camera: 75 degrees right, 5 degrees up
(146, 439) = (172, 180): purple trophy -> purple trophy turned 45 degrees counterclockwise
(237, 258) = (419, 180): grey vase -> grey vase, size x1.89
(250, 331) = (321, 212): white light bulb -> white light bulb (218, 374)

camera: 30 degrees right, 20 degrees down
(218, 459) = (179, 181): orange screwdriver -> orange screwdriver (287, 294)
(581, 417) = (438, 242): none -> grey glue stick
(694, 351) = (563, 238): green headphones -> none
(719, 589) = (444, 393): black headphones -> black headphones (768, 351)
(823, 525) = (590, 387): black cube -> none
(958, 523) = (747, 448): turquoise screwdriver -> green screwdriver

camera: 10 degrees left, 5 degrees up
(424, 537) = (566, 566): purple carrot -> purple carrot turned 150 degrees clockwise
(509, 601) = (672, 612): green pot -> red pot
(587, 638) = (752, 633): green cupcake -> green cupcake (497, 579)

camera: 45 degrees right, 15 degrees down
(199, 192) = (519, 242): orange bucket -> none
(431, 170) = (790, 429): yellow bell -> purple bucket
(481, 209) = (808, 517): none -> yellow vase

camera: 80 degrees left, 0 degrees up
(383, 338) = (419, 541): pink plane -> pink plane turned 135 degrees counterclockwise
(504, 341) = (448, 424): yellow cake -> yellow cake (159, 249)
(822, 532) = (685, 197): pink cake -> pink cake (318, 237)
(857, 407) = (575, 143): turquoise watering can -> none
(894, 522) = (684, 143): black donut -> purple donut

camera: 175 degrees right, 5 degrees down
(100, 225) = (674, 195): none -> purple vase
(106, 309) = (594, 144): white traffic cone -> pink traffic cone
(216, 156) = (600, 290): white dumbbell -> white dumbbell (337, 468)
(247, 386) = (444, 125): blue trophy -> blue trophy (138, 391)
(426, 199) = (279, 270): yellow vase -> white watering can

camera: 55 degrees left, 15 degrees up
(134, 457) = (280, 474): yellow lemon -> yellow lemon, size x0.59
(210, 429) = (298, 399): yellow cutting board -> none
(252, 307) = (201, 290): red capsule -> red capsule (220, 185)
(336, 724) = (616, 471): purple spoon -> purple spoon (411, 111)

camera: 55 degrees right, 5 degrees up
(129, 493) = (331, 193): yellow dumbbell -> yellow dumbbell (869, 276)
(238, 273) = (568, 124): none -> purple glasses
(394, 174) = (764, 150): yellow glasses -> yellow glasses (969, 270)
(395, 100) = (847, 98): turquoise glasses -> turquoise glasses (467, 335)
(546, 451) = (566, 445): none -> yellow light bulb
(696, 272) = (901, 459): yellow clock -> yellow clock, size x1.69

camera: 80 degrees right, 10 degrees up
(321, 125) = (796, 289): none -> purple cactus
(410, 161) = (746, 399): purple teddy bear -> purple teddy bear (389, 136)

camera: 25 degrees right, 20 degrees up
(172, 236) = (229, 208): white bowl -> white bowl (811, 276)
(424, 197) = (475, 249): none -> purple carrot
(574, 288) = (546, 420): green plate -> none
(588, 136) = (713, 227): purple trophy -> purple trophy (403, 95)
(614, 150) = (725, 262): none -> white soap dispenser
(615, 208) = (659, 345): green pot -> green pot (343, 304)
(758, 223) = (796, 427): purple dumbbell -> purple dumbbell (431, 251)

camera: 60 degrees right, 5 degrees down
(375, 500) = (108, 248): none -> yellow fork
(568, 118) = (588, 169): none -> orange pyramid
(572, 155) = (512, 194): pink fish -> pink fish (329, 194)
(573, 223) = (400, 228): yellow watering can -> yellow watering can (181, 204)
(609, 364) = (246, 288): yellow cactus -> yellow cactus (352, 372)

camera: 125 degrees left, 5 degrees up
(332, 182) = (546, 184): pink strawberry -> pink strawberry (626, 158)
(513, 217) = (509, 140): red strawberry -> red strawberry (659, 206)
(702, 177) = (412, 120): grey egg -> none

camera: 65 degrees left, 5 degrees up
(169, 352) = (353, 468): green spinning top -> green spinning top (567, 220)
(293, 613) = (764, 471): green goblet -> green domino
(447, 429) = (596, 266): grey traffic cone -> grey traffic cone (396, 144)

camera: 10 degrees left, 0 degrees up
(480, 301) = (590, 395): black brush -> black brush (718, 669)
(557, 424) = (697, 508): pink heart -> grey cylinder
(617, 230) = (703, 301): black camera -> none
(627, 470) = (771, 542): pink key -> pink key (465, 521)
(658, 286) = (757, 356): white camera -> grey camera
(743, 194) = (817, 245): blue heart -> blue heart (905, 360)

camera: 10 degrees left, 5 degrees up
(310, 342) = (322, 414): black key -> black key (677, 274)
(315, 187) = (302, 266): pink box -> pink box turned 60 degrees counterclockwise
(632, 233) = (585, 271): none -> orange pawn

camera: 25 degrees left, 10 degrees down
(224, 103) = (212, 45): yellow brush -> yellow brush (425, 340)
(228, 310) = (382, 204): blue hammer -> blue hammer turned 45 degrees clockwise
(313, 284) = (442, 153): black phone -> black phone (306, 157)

TASK DESCRIPTION:
Only the lines from the beginning of the listing through the line containing "(424, 537) = (566, 566): purple" are wanted, each restated word for word.

TASK RESPONSE:
camera: 75 degrees right, 5 degrees up
(146, 439) = (172, 180): purple trophy -> purple trophy turned 45 degrees counterclockwise
(237, 258) = (419, 180): grey vase -> grey vase, size x1.89
(250, 331) = (321, 212): white light bulb -> white light bulb (218, 374)

camera: 30 degrees right, 20 degrees down
(218, 459) = (179, 181): orange screwdriver -> orange screwdriver (287, 294)
(581, 417) = (438, 242): none -> grey glue stick
(694, 351) = (563, 238): green headphones -> none
(719, 589) = (444, 393): black headphones -> black headphones (768, 351)
(823, 525) = (590, 387): black cube -> none
(958, 523) = (747, 448): turquoise screwdriver -> green screwdriver

camera: 10 degrees left, 5 degrees up
(424, 537) = (566, 566): purple carrot -> purple carrot turned 150 degrees clockwise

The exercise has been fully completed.